§ Directive:
Only the lines below from the one that holds "pink semicircle: (258, 185)" through the one that holds "purple pentagon: (457, 222)" should appear in the answer, copied exactly, end lines included and pictures omitted.

§ Provided data:
--- START ---

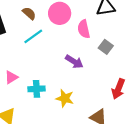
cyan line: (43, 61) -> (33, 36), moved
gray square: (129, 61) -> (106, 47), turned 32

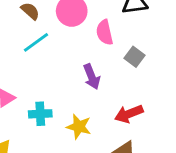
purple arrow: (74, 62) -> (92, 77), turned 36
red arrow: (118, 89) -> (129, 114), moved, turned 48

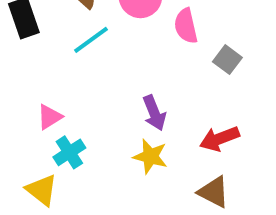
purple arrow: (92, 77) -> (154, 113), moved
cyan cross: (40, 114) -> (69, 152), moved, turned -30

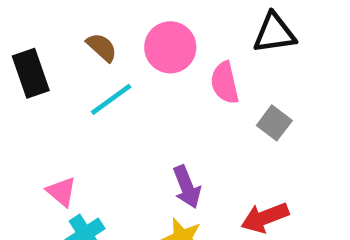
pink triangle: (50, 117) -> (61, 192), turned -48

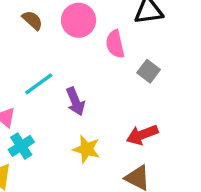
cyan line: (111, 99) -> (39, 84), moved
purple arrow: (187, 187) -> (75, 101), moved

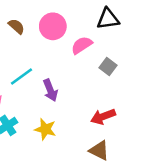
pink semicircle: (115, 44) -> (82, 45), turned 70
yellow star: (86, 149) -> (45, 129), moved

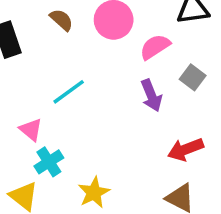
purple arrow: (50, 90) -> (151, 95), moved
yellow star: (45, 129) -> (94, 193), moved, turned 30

--- END ---
--- START ---

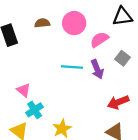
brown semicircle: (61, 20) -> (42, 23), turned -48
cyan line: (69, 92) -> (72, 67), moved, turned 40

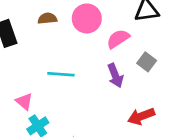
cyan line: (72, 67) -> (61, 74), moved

--- END ---
--- START ---

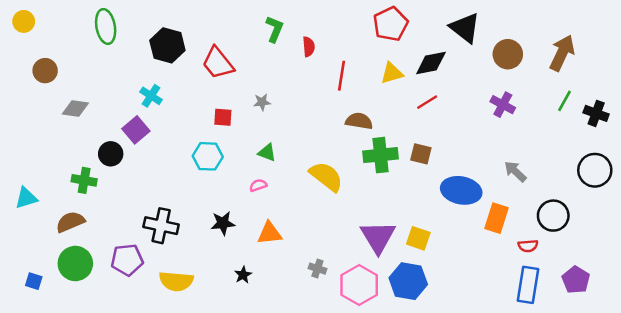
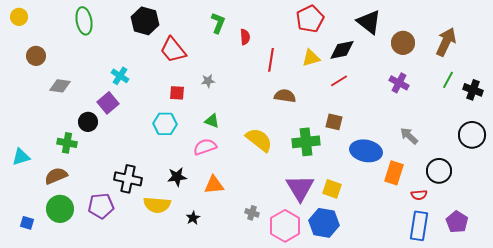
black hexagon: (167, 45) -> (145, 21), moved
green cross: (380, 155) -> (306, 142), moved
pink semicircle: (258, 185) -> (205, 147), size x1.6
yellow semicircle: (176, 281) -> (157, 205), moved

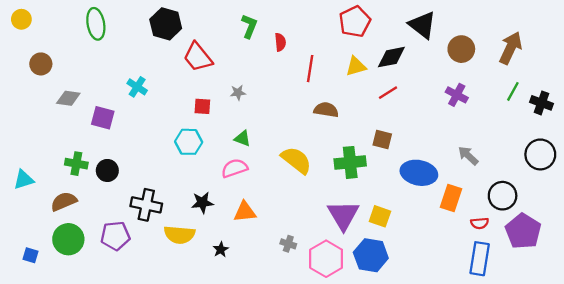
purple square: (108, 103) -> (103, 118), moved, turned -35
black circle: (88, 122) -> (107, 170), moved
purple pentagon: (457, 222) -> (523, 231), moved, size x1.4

--- END ---

§ Written reply:
pink semicircle: (258, 185) -> (205, 147), size x1.6
yellow semicircle: (176, 281) -> (157, 205), moved

purple square: (108, 103) -> (103, 118), moved, turned -35
black circle: (88, 122) -> (107, 170), moved
purple pentagon: (457, 222) -> (523, 231), moved, size x1.4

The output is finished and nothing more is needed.